_DATA PROVIDED_.
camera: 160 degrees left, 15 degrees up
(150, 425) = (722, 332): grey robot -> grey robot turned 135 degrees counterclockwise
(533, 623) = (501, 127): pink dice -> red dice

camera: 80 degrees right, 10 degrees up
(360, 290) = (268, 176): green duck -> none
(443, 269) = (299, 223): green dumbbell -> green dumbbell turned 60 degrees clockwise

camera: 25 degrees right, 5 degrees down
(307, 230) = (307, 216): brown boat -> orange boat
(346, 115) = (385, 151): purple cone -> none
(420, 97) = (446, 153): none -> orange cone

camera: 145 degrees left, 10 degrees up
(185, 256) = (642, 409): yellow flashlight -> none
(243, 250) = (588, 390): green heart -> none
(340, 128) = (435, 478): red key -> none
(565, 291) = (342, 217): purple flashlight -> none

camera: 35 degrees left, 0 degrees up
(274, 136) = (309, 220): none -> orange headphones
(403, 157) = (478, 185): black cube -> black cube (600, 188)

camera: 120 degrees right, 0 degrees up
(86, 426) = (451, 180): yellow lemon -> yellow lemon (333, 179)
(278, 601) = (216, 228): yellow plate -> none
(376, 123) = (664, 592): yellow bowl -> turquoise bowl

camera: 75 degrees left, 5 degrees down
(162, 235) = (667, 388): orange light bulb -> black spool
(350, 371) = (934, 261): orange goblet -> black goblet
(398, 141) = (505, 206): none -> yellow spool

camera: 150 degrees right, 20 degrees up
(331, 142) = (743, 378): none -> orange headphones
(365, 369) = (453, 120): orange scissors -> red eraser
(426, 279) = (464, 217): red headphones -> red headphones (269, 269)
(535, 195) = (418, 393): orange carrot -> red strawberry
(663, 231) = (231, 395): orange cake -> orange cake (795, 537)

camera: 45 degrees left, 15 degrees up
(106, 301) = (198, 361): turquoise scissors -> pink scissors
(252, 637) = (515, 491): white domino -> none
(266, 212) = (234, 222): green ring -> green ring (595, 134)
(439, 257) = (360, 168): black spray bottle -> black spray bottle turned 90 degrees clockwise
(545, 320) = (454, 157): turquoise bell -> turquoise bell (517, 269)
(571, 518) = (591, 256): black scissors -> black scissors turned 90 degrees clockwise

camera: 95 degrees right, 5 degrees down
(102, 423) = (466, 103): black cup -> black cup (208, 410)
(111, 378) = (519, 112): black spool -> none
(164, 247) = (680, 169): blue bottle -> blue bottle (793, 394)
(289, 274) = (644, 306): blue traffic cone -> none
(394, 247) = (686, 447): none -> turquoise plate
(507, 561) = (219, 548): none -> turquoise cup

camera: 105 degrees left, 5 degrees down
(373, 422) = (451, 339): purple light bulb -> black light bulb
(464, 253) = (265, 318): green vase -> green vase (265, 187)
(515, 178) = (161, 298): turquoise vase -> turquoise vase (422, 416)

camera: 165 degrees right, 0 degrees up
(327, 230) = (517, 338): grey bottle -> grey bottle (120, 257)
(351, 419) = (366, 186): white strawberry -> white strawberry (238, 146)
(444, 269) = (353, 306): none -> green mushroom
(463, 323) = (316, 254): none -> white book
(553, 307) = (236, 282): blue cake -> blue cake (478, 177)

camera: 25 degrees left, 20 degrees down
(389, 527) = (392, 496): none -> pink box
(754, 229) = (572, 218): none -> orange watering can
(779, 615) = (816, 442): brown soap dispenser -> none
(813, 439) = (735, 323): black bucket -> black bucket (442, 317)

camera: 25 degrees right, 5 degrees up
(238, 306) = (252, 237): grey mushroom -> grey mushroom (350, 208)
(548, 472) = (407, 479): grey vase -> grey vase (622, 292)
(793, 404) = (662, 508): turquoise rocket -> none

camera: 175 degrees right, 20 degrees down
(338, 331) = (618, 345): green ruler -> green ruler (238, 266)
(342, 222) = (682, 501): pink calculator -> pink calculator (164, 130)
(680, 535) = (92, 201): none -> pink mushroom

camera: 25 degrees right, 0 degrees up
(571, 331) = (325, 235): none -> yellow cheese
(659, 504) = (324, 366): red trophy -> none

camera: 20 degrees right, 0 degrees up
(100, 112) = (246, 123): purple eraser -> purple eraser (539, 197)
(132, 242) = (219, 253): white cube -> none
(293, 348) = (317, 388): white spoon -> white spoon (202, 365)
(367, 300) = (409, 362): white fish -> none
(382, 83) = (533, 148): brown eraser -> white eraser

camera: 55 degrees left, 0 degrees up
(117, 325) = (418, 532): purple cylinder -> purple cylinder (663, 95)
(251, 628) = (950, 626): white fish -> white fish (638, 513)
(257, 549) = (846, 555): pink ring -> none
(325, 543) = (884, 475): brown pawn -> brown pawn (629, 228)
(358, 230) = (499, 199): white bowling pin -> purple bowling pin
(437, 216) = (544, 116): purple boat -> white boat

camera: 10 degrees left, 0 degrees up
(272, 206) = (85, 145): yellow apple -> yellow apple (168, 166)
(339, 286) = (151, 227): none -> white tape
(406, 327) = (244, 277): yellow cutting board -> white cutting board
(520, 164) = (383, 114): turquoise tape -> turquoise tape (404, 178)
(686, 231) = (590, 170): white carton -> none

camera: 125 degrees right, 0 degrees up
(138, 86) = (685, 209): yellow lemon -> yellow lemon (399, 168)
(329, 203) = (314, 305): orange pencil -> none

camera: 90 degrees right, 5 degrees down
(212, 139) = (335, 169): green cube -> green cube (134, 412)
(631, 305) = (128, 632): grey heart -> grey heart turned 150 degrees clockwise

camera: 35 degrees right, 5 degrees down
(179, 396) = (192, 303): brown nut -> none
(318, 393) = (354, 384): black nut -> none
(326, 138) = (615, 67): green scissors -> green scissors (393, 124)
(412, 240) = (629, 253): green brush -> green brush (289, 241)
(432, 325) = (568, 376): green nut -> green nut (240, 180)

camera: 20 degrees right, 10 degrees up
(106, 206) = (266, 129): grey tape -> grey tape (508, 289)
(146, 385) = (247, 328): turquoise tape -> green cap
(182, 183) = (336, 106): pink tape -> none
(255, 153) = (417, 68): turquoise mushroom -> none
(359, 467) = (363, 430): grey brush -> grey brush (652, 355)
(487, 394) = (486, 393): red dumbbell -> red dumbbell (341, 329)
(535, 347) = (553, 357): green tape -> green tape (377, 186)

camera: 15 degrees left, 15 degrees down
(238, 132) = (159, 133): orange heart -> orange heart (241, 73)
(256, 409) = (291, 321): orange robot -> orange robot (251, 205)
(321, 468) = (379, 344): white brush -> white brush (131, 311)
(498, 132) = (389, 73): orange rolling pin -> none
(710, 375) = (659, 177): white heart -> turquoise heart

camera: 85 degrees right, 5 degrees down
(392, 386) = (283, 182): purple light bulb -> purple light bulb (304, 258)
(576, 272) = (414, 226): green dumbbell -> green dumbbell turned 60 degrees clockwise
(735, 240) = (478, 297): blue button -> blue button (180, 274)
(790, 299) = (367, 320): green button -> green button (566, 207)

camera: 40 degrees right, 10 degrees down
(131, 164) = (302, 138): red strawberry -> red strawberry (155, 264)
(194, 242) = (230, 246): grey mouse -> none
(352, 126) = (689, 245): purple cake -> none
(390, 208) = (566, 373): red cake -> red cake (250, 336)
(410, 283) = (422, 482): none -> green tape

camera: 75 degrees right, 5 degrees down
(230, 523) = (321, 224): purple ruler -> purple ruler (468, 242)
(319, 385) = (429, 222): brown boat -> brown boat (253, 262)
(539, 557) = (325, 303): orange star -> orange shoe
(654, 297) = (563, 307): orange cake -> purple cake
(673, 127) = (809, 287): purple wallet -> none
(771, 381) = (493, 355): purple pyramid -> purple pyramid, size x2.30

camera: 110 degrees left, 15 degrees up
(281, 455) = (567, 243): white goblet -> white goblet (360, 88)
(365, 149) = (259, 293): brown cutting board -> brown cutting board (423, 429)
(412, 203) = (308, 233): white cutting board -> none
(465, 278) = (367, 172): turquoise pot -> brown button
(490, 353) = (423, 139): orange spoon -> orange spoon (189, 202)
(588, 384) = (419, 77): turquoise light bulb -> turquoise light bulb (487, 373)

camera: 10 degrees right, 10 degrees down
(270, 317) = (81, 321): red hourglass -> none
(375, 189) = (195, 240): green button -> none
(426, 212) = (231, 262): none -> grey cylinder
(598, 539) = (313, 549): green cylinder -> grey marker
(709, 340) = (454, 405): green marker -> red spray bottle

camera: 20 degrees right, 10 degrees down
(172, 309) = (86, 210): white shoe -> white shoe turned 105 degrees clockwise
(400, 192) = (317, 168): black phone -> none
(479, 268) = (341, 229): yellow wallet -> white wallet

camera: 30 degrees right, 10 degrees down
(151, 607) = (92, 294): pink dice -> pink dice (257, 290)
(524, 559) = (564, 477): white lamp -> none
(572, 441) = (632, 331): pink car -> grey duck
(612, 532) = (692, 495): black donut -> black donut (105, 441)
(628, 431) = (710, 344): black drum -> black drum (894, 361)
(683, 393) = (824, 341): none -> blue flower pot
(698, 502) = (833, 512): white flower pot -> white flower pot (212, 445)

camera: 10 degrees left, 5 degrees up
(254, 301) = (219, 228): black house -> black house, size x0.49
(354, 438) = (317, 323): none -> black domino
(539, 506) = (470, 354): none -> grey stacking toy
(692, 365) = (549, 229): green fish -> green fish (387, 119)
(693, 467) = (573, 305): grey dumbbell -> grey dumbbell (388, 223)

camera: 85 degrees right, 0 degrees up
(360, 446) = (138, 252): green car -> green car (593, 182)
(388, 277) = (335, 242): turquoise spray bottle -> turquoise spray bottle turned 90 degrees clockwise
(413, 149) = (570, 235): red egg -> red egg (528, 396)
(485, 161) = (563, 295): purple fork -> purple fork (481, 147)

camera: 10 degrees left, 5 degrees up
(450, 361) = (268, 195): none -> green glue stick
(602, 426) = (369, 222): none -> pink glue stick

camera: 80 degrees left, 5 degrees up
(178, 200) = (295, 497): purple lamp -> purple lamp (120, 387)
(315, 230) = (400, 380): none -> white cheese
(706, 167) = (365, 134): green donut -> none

_PROBLEM TO WORK ON_. Beginning with the line containing "(293, 348) = (317, 388): white" in the material above, copy every line exactly until you have copied the line containing "camera: 125 degrees right, 0 degrees up".

_ANSWER AREA_.
(293, 348) = (317, 388): white spoon -> white spoon (202, 365)
(367, 300) = (409, 362): white fish -> none
(382, 83) = (533, 148): brown eraser -> white eraser

camera: 55 degrees left, 0 degrees up
(117, 325) = (418, 532): purple cylinder -> purple cylinder (663, 95)
(251, 628) = (950, 626): white fish -> white fish (638, 513)
(257, 549) = (846, 555): pink ring -> none
(325, 543) = (884, 475): brown pawn -> brown pawn (629, 228)
(358, 230) = (499, 199): white bowling pin -> purple bowling pin
(437, 216) = (544, 116): purple boat -> white boat

camera: 10 degrees left, 0 degrees up
(272, 206) = (85, 145): yellow apple -> yellow apple (168, 166)
(339, 286) = (151, 227): none -> white tape
(406, 327) = (244, 277): yellow cutting board -> white cutting board
(520, 164) = (383, 114): turquoise tape -> turquoise tape (404, 178)
(686, 231) = (590, 170): white carton -> none

camera: 125 degrees right, 0 degrees up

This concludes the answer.